[[ Data to process open ]]

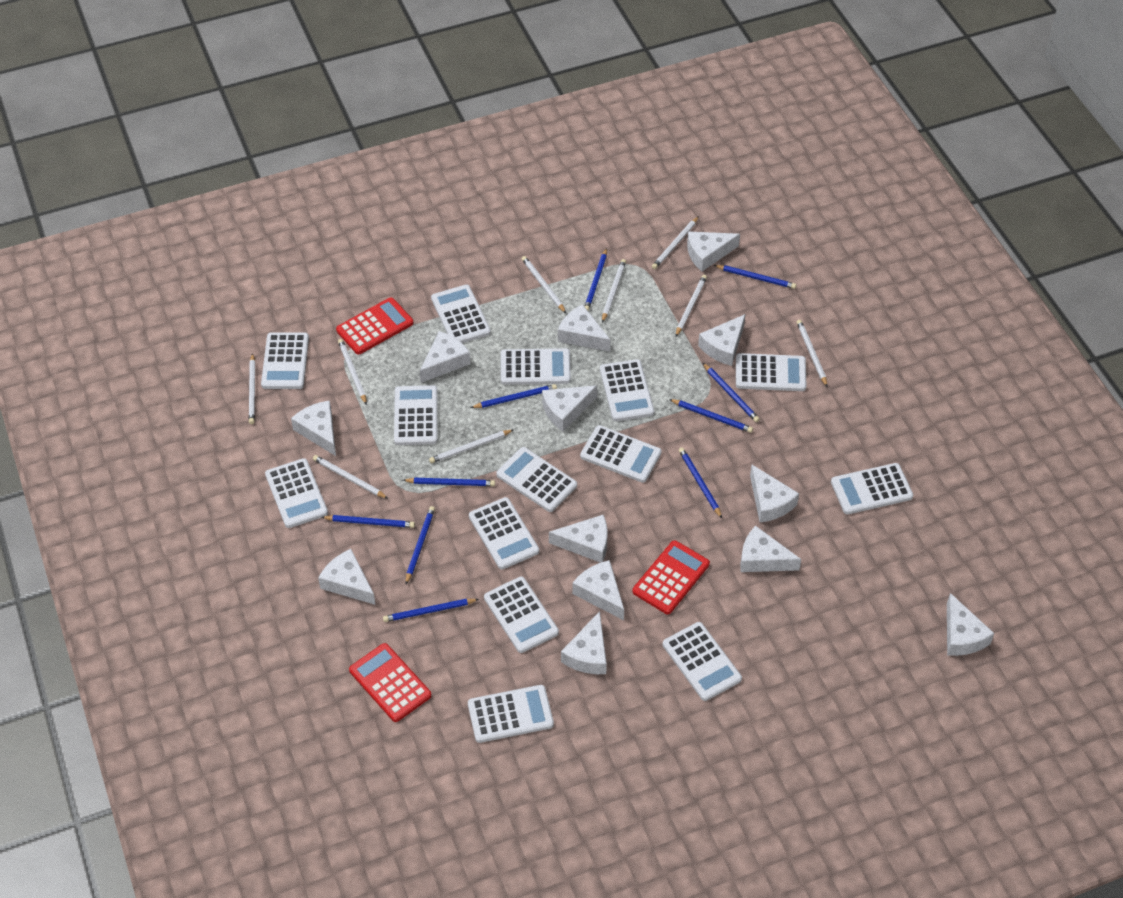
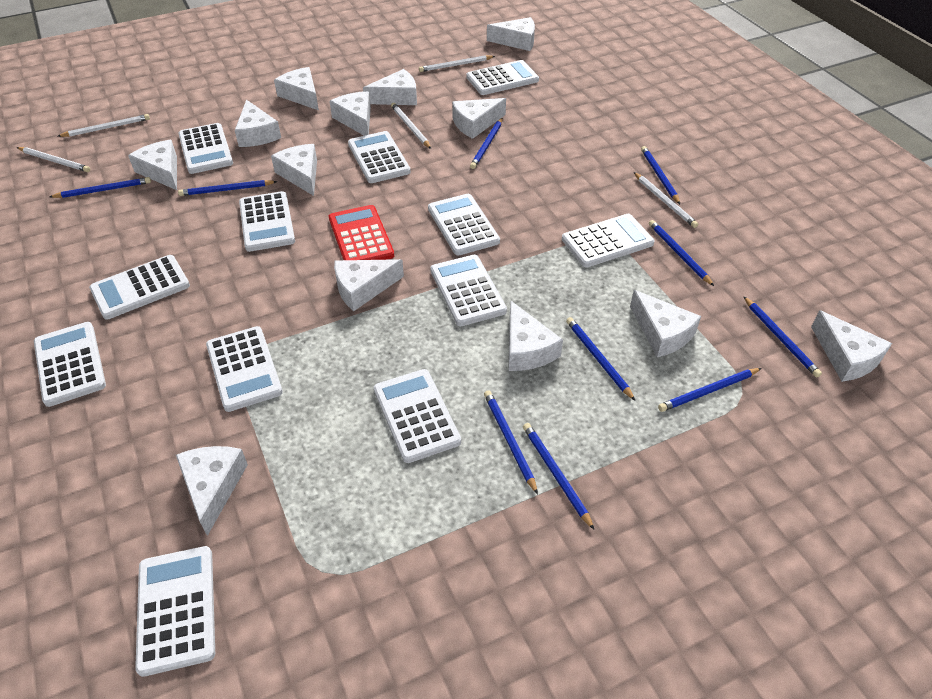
red calculator: 3 -> 1
white calculator: 14 -> 12
white pencil: 9 -> 5

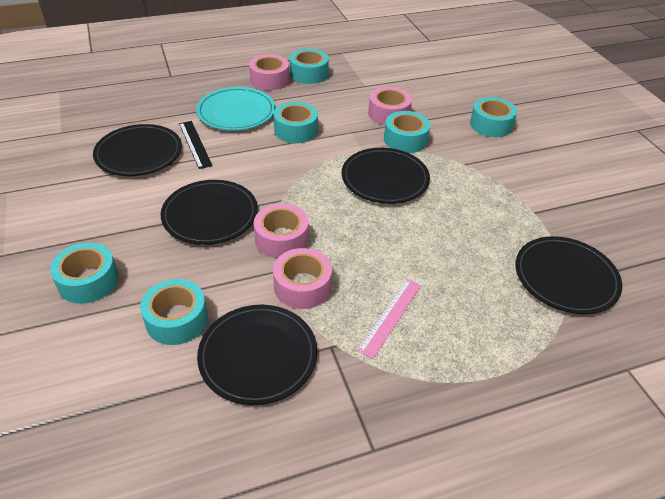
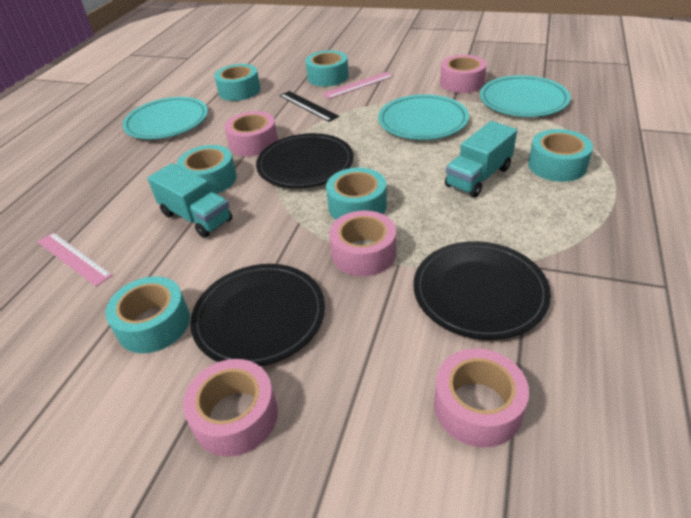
black plate: 5 -> 3
pink ruler: 1 -> 2
pink tape: 4 -> 5
turquoise plate: 1 -> 3
turquoise truck: 0 -> 2

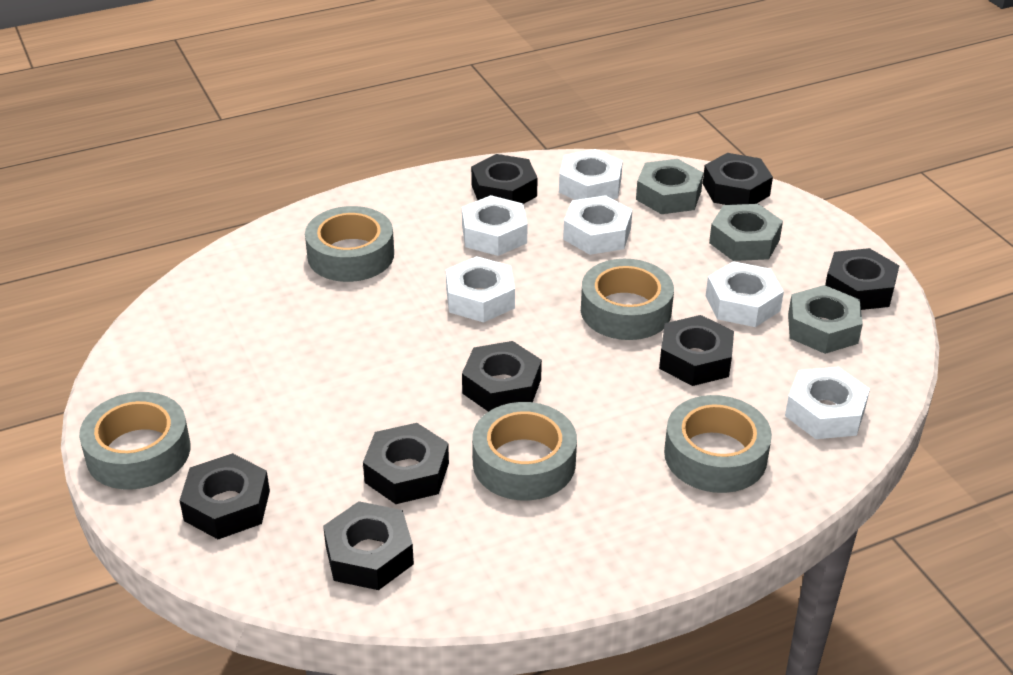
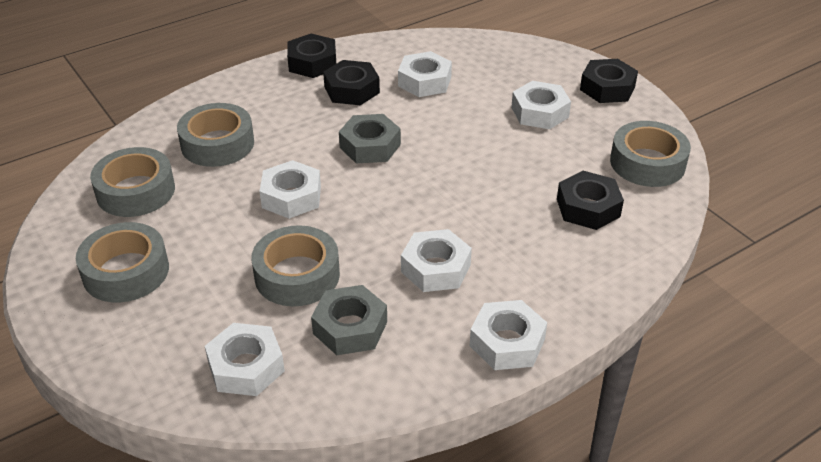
black nut: 8 -> 4
grey nut: 3 -> 2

[[ Data to process closed ]]

• _What is needed_
Retype the entries above word for word, minus any images.

• _Solution to this task_
red calculator: 3 -> 1
white calculator: 14 -> 12
white pencil: 9 -> 5

black plate: 5 -> 3
pink ruler: 1 -> 2
pink tape: 4 -> 5
turquoise plate: 1 -> 3
turquoise truck: 0 -> 2

black nut: 8 -> 4
grey nut: 3 -> 2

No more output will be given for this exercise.